• [TASK STATEMENT] How many lines in the rows below contain the string "grace"? Reply with the number alone.

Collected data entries
---+---
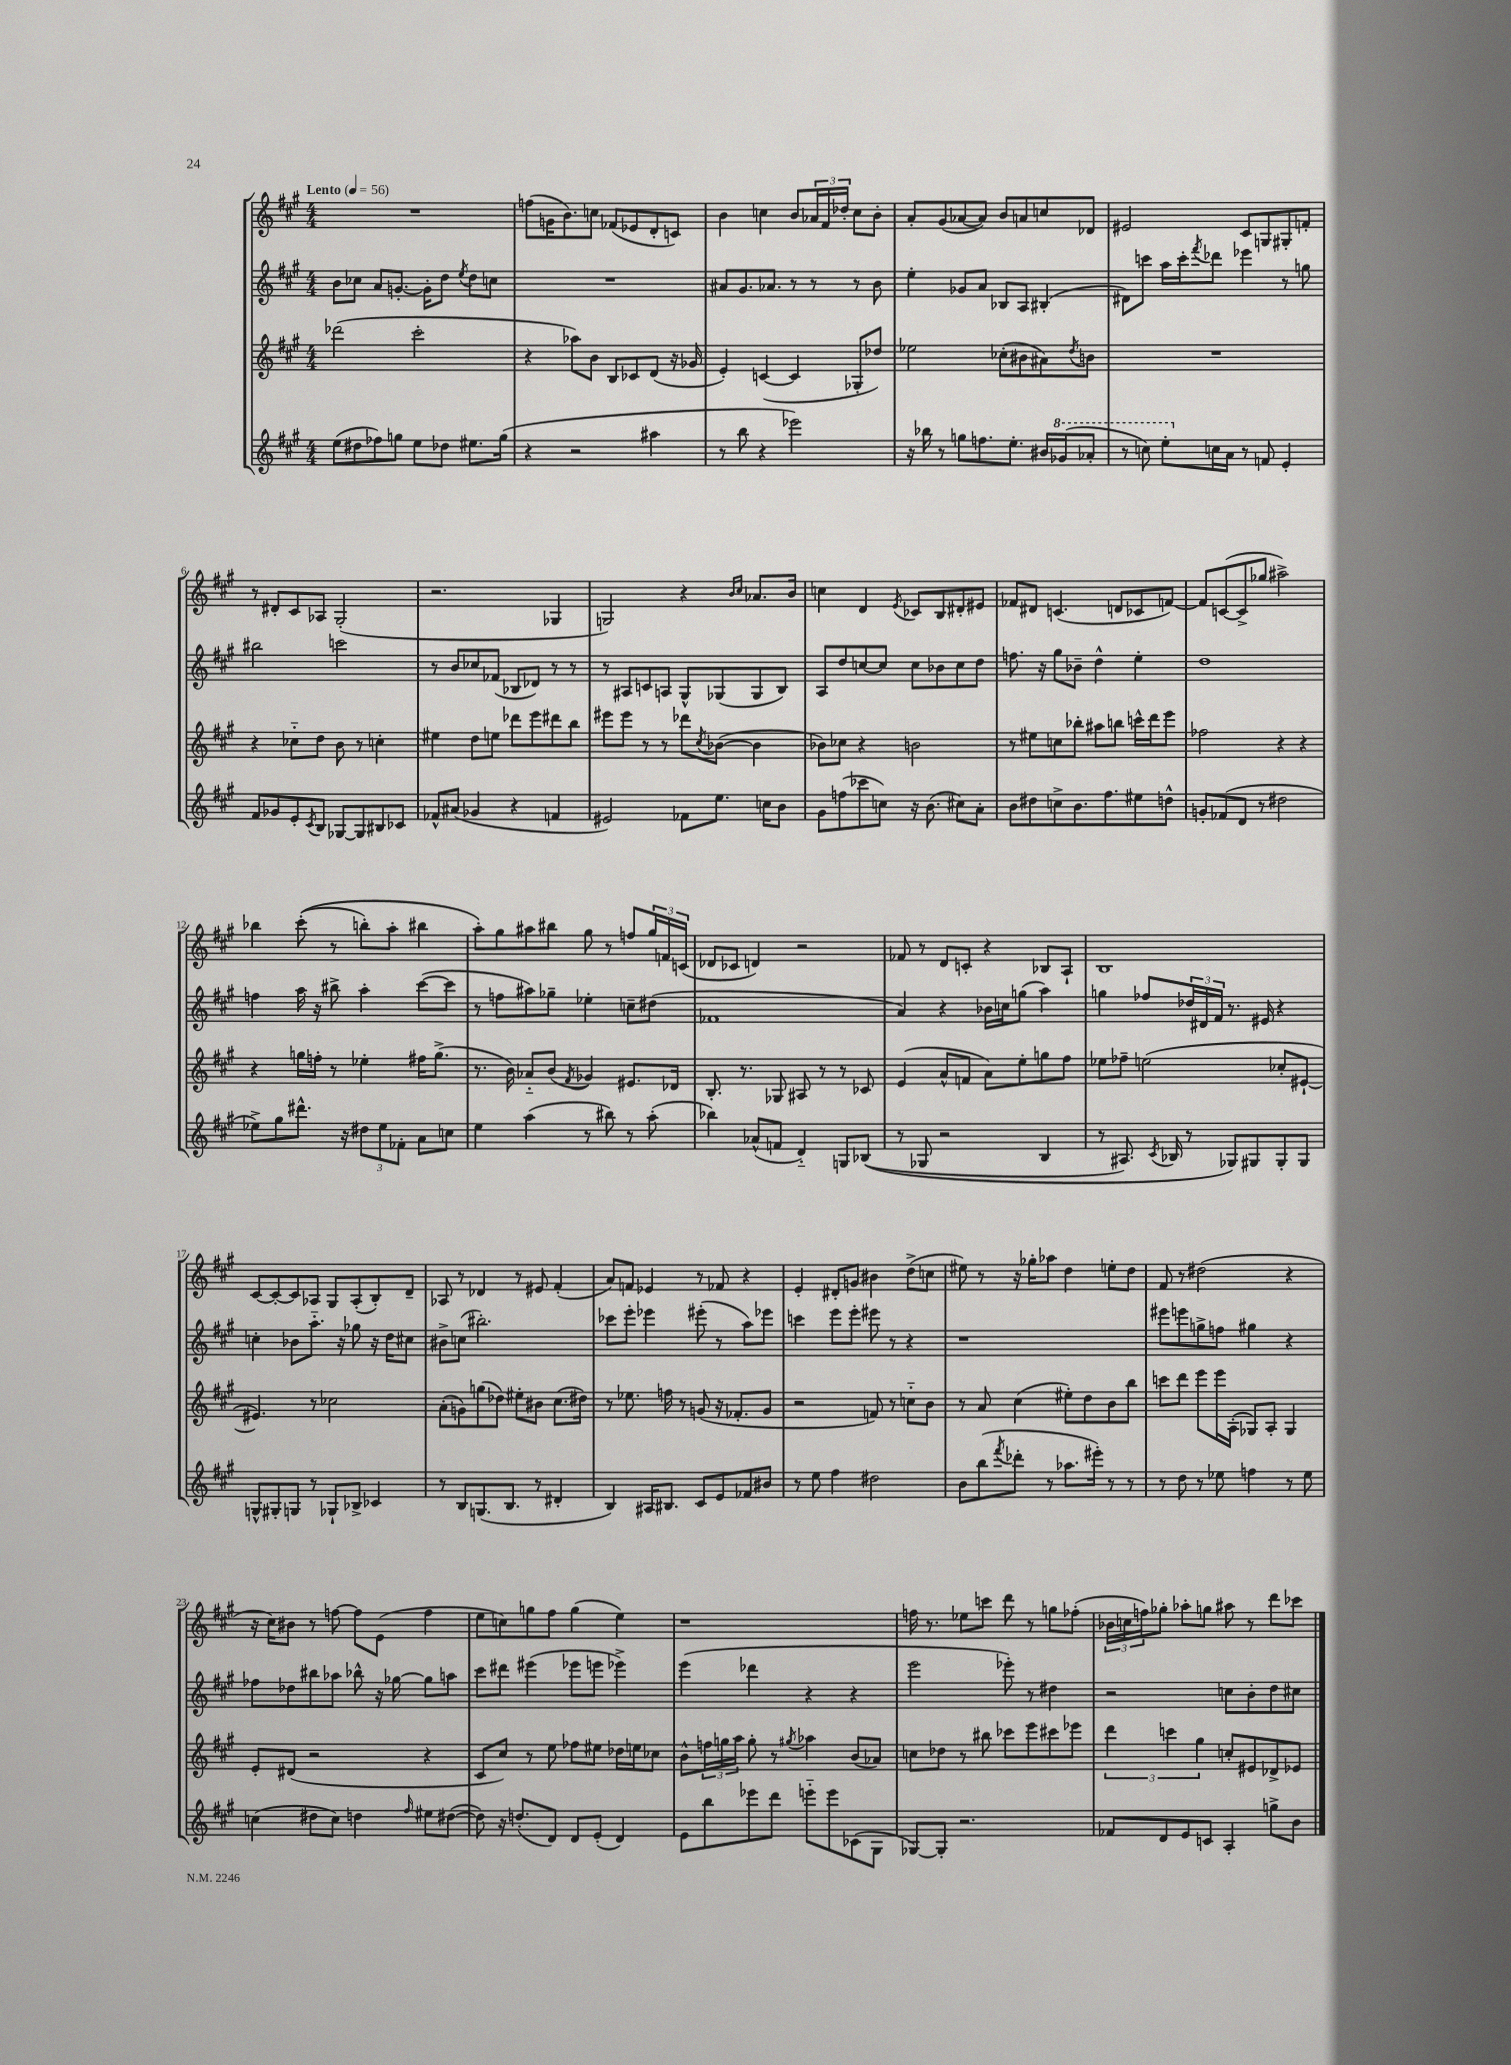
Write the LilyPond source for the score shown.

<<
\new StaffGroup <<
\new Staff = "s0" {
    \clef treble \key a \major \numericTimeSignature \time 4/4 \tempo "Lento" 4 = 56
    R1 |
    f''8( g'16 b'8.) c''8 fes'8( ees'8 d'8-. c'8) |
    b'4 c''4 b'8 \tuplet 3/2 { aes'16 fis'16 des''16-. } c''8 b'8-. |
    a'8-. gis'8( aes'8~ aes'8) b'8 a'8 c''8 des'8 |
    eis'2 cis'8 g8 gis8-. f'8-. |
    r8 dis'8-. cis'8 aes8 gis2-.( |
    r2. ges4 |
    g2) r4 \grace { b'16 cis''16 } aes'8. b'16 |
    c''4 d'4 \acciaccatura { e'8 } ces'8 b8 dis'8-. eis'8 |
    fes'8 dis'8 c'4.( d'8 ces'8 f'8~) |
    f'8 c'8~( c'8-> ges''8 ais''2->) |
    bes''4 cis'''8-.(\( r8 b''8-.) a''8-. bis''4 |
    a''8-.\) gis''8 ais''8 bis''8 gis''8 r8 f''8 \tuplet 3/2 { gis''16 f'16 c'16( } |
    des'8 ces'8 d'4) r2 |
    fes'8 r8 d'8 c'8-. r4 bes8 a8-! |
    b1 |
    cis'8~ cis'8~-. cis'8 aes8 gis8 aes8-.( b8-.) d'8-- |
    aes8 r8 des'4 r8 eis'8 fis'4-.( |
    a'8) f'8 ees'4 r8 fes'8 r4 |
    e'4-. dis'8-. g'8 bis'4 d''8->( c''8 |
    eis''8) r8 r16 ges''16-. aes''8 d''4 e''8-. d''8 |
    fis'8 r8 dis''2( r4 |
    r16 cis''16) bis'8 r8 f''8~ f''8 e'8( f''4 |
    e''8 c''8) g''8 fis''8 g''4( e''4) |
    r1 |
    f''16 r8. ees''8 c'''8 d'''8 r8 g''8 fes''8-.( |
    \tuplet 3/2 { bes'16 c''16 f''16) } ges''8-. aes''8-. g''8 ais''8 r8 d'''8 ces'''8 \bar "|." |
}
\new Staff = "s1" {
    \clef treble \key a \major \numericTimeSignature \time 4/4
    b'8 ces''8 a'8 g'8.~-. g'16-. d''8 \acciaccatura { e''8 } d''8 c''8 |
    R1 |
    ais'8 gis'8. aes'8. r8 r8 r8 b'8 |
    e''4-. ges'8 a'8 bes8 a8 bis4-.( |
    dis'8) c'''8 a''16 c'''16-. \acciaccatura { fis'''8 } des'''8 ees'''4 r8 g''8 |
    bis''2 c'''2 |
    r8 b'8 ces''8 fes'8( bes8 des'8) r8 r8 |
    r8 ais8 c'8 a8 gis8-^ ges8( ges8 b8) |
    a8 d''8 c''8~ c''8 c''8 bes'8 c''8 d''8 |
    f''8. r16 gis''8 bes'8-- d''4-^ e''4-. |
    d''1 |
    f''4 a''16 r16 bis''8-> a''4-. cis'''8~( cis'''8 |
    r8 f''8 ais''8) ges''8-- ees''4-. c''8-- dis''8( |
    fes'1 |
    a'4) r4 bes'16 c''16 g''8( a''4) |
    g''4 fes''8 \tuplet 3/2 { des''16 dis'16 fis'16 } r8. eis'16 r4 |
    c''4-. bes'8 a''8.-_ r16 ges''8 r16 d''16 cis''8 |
    bis'8-> c''8( bis''2.-.) |
    ces'''8 e'''8-. ees'''4 eis'''8-.( r8 a''8) ees'''8 |
    c'''4 e'''8 e'''8-. eis'''8 r8 r4 |
    r1 |
    eis'''8 e'''8 g''8-> f''8 gis''4 r4 |
    fes''8 des''8 bis''8 aes''8 bes''8-^ r16 ges''16~ ges''8 a''8 |
    cis'''8 dis'''8 eis'''4( ees'''8 e'''8 ees'''4->) |
    e'''4( des'''4 r4 r4 |
    e'''2 ees'''8-.) r8 dis''4 |
    r2 c''8 b'8-. d''8 cis''8 \bar "|." |
}
\new Staff = "s2" {
    \clef treble \key a \major \numericTimeSignature \time 4/4
    des'''2( cis'''2-. |
    r4 aes''8) b'8 b8 ces'8 d'8( r16 ges'16 |
    e'4-.) c'4~( c'4 ges8-. des''8) |
    ees''2 ces''8-.( bis'8 ais'8) \acciaccatura { d''8 } b'8 |
    R1 |
    r4 ces''8-_ d''8 b'8 r8 c''4-. |
    eis''4 d''8 e''8 des'''8 e'''8 dis'''8 b''8 |
    eis'''8 eis'''8 r8 r8 des'''8 \acciaccatura { cis''8 } bes'8~( bes'4 |
    bes'8) ces''8 r4 b'2 |
    r8 eis''8 c''8 bes''8-. ais''8 b''8 c'''16-^ d'''16 e'''8 |
    fes''2 r4 r4 |
    r4 g''16 f''16-. r8 ees''4-. fis''16 g''8.->( |
    r8. b'16) aes'8-_ b'8( \acciaccatura { fis'8 } ges'4) eis'8. des'16 |
    b8.-. r8. ges8 ais8 r8 r8 ces'8 |
    e'4( a'8-^ f'8 a'8) e''8-. g''8 fis''8 |
    ees''8 fes''8-- e''2( ces''8-. eis'8~-! |
    eis'4.) r8 ces''2 |
    a'8-.( g'8) g''8( des''8) eis''8-. bis'8 cis''8.( dis''16) |
    r8 ees''8. f''16 r8 g'8( r16 fes'8.-. g'8 |
    r2 f'8) r8 c''8-_ b'8 |
    r8 a'8 cis''4( eis''8-.) d''8 b'8 b''8 |
    c'''8 d'''8 e'''8 e'''16 a16-.( ges8) a8-. ges4 |
    e'8-. dis'8( r2 r4 |
    cis'8 cis''8) r8 e''8 fes''8 eis''8 des''16 e''16 ces''8 |
    b'8-^ \tuplet 3/2 { f''16 g''16 a''16 } g''8-. r8 \acciaccatura { gis''8 } aes''4 b'8( aes'8) |
    c''8 des''8 r8 bis''8 ces'''8 e'''8 cis'''8 ees'''8 |
    \tuplet 3/2 { d'''4 c'''4 gis''4 } c''8-. eis'8 des'8-> ees'8 \bar "|." |
}
\new Staff = "s3" {
    \clef treble \key a \major \numericTimeSignature \time 4/4
    e''8( dis''8 fes''8) g''8 e''8 des''8 eis''8. g''16( |
    r4 r2 ais''4 |
    r8 b''8 r4 ees'''2) |
    r16 bes''16 r8 g''8 f''8. e''8.-. bis'16 \ottava #1 ges''16( aes''8-. |
    r8 c'''8) e'''8-. \ottava #0 c''16 a'16 r8 f'8 e'4-. |
    fis'8 ges'8 e'8-. \acciaccatura { cis'8 } b8 ges8~ ges8 bis8 ces'8 |
    fes'8-^ ais'8( ges'4 r4 f'4 |
    eis'2) fes'8 e''8. c''16 b'8 |
    gis'8 f''8( ces'''8 c''8) r16 b'8.( cis''8) a'8-. |
    b'8 dis''8 c''8-> b'8. fis''8. eis''8 d''8-^ |
    g'8-. fes'8( d'8 r8 dis''2 |
    ees''8->) gis''8 dis'''8.-^ r16 \tuplet 3/2 { dis''8 ees''8 fes'8-. } a'8 c''8 |
    e''4 a''4( r8 bis''8) r8 a''8-.( |
    bes''4) aes'8-^( f'8 d'4-_) g8 bes8(\( |
    r8 ges8 r2 b4 |
    r8 ais8.) \acciaccatura { cis'8 } bes16 r8 ges8\) gis8 gis8-. gis8 |
    g8-^ gis8-. g8 r8 ges8-! bes8-> ces'4 |
    r8 b8 g8.( b8. r8 dis'4-. |
    b4) ais16 bis8. cis'8 e'8 fes'8 bis'8 |
    r8 e''8 fis''4 dis''2 |
    b'8 b''8( \acciaccatura { fis'''8 } des'''8-. r8 aes''8. eis'''16-.) r8 r8 |
    r8 d''8 r8 ees''8 f''4 r8 ees''8 |
    c''4( dis''8 c''8) d''4 \grace { fis''16 } eis''8 dis''8~( |
    dis''8) r16 d''8.-.( d'8) d'8 e'8-.( d'4) |
    e'8 b''8 ees'''8 d'''8 e'''8-_ e'''8 ces'8( gis8 |
    ges8~) ges8-. r2. |
    fes'8 d'8 e'8 c'8 a4-. g''8-> b'8 \bar "|." |
}
>>
>>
---+---
• [EXPECTED OUTPUT] 2